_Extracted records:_
--------------------
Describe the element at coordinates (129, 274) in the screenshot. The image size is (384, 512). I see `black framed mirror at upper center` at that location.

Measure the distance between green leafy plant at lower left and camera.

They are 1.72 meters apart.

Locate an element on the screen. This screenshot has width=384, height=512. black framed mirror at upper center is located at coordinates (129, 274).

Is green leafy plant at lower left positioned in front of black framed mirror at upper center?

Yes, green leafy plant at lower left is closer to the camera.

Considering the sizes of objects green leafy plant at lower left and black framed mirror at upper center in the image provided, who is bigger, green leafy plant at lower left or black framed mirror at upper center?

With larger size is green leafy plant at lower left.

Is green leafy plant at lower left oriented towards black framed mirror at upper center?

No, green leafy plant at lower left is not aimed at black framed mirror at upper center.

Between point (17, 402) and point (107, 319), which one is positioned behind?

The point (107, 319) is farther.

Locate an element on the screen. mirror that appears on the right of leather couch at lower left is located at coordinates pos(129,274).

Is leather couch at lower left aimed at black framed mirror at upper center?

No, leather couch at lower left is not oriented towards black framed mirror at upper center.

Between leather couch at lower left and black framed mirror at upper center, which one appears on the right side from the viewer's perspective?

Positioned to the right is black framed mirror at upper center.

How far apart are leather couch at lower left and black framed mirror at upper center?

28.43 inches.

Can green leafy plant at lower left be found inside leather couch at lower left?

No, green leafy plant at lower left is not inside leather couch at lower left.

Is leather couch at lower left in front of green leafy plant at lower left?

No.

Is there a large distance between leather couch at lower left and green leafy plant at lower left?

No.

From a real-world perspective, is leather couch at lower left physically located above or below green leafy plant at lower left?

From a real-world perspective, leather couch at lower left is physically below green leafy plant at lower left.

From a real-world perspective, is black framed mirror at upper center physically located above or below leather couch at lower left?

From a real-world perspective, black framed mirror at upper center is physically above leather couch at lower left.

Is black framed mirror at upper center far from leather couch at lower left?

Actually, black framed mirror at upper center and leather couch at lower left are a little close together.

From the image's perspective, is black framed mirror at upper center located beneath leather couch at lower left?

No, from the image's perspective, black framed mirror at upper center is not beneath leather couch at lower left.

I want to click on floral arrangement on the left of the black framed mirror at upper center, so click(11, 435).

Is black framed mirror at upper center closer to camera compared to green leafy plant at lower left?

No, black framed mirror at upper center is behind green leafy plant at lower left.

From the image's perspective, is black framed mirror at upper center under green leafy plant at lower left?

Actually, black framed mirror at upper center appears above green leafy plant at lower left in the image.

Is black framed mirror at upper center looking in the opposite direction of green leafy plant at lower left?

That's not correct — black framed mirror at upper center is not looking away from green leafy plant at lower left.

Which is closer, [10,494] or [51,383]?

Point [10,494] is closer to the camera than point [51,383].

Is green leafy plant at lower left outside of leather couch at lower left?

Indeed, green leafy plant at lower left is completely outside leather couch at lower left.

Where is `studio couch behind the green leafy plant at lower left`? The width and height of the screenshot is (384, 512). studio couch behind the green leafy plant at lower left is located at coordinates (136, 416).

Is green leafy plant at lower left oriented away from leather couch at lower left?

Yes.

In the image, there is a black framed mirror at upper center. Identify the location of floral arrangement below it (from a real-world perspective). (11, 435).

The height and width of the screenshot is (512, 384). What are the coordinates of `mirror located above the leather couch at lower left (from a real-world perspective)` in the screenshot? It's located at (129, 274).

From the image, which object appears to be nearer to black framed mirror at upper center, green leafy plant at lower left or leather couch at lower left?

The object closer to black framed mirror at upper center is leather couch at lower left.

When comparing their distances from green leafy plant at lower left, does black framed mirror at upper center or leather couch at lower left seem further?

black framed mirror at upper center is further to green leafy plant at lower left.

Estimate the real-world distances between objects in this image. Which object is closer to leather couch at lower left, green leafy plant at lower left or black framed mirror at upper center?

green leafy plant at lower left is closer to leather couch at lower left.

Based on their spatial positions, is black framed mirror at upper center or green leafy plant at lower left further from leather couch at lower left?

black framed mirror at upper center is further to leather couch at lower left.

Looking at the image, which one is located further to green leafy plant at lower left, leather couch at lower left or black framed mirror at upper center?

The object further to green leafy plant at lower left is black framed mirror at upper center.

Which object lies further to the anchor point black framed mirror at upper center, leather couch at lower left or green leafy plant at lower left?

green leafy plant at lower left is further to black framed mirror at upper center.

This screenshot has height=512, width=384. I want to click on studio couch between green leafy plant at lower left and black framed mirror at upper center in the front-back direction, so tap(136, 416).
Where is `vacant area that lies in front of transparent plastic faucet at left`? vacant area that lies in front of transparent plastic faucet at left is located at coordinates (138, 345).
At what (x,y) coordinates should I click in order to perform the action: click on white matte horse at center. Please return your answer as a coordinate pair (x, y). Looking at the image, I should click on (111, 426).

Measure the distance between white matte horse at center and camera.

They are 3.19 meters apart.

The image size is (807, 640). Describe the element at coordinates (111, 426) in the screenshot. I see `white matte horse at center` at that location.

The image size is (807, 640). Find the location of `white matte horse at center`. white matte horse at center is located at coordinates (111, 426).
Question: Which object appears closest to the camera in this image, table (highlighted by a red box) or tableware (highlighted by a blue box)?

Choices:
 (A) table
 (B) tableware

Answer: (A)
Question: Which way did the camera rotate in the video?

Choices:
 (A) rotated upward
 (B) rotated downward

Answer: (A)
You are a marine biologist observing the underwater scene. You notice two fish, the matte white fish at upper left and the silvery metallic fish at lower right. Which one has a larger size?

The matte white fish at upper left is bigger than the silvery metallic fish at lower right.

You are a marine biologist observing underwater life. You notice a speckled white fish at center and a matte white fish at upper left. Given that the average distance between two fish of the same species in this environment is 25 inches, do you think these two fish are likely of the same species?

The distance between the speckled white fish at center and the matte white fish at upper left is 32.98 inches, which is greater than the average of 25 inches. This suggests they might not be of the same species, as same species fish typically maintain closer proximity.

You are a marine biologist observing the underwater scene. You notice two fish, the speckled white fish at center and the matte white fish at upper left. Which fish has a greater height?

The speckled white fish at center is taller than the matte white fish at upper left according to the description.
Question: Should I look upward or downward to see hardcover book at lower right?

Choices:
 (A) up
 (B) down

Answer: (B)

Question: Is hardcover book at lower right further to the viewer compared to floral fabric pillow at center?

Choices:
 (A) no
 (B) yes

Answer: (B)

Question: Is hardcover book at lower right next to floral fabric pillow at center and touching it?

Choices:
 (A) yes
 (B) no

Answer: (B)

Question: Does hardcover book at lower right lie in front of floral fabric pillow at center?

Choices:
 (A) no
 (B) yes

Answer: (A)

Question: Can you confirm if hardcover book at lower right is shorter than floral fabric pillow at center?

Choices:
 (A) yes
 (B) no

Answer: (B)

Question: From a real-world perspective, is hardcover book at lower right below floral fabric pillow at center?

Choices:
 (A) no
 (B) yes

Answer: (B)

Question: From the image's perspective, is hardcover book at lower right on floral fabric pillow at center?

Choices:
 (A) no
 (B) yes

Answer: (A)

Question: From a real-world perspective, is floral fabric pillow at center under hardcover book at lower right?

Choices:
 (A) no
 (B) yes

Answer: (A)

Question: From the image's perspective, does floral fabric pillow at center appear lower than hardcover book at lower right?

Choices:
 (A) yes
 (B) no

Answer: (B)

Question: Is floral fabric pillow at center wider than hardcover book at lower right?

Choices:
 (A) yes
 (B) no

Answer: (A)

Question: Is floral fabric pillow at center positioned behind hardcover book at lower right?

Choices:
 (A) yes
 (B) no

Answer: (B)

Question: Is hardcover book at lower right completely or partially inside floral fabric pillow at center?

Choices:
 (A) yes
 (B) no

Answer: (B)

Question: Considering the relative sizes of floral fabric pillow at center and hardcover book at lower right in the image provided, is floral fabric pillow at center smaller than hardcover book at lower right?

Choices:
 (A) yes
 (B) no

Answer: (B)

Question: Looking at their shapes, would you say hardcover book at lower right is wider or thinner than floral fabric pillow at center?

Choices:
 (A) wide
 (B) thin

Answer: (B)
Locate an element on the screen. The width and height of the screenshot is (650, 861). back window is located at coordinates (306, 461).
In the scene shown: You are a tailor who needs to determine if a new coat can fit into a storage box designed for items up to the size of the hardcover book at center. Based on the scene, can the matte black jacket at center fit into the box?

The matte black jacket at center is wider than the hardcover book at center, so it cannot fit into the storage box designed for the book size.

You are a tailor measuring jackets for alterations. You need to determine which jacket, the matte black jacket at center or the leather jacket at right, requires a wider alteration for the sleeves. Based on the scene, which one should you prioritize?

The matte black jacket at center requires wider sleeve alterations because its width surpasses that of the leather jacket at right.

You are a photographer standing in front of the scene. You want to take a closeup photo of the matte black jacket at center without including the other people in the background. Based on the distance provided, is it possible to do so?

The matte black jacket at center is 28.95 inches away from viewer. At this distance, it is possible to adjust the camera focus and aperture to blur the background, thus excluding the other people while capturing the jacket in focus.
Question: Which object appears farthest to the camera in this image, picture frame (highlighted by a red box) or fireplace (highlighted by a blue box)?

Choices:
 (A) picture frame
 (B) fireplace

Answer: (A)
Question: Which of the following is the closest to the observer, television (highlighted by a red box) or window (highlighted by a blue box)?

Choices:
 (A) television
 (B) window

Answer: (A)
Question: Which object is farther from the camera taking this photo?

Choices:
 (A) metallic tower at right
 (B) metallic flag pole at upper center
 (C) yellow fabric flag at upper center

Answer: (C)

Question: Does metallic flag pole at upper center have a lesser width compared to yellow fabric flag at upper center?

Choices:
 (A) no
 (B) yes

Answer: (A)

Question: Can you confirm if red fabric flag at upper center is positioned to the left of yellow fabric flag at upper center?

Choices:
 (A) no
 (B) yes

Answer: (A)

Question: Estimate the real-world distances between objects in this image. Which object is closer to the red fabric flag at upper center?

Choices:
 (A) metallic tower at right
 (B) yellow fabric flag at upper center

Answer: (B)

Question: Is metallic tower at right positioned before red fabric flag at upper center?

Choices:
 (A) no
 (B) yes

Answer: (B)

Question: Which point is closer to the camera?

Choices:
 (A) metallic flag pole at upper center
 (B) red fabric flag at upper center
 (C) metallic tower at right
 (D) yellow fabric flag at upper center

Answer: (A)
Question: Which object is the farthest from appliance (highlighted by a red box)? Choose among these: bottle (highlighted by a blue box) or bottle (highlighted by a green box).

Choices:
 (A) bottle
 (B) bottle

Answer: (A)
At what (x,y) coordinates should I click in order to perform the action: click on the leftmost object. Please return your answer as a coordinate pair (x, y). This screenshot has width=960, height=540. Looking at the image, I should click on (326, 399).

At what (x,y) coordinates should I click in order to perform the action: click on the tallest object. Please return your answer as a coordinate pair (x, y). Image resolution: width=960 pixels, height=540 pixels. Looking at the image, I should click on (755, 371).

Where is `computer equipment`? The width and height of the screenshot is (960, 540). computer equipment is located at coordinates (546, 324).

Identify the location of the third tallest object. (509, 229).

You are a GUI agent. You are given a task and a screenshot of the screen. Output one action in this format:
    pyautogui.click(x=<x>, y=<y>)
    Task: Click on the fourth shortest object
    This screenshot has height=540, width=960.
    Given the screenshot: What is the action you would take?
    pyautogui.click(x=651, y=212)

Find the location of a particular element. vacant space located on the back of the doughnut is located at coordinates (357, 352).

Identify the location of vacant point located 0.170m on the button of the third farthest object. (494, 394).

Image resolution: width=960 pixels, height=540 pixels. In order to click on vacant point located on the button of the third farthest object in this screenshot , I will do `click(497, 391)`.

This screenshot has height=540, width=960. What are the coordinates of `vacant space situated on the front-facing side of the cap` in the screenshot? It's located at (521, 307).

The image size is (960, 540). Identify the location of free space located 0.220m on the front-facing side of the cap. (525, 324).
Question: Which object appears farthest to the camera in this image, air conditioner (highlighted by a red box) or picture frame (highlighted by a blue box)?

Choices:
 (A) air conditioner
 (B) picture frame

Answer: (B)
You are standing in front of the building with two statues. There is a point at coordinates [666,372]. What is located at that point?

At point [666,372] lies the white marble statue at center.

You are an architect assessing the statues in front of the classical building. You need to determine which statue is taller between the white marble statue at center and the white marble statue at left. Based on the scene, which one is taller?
--------------------
_ABOUT THIS EXERCISE:_ Update the entries from the line containing "Is leather couch at lower left aimed" through the line containing "No, leather couch" by replacing "leather couch" with "brown sofa" and keeping everything else the same. Return only those lines.

_WRITTEN RESPONSE:_
Is brown sofa at lower left aimed at black framed mirror at upper center?

No, brown sofa at lower left is not oriented towards black framed mirror at upper center.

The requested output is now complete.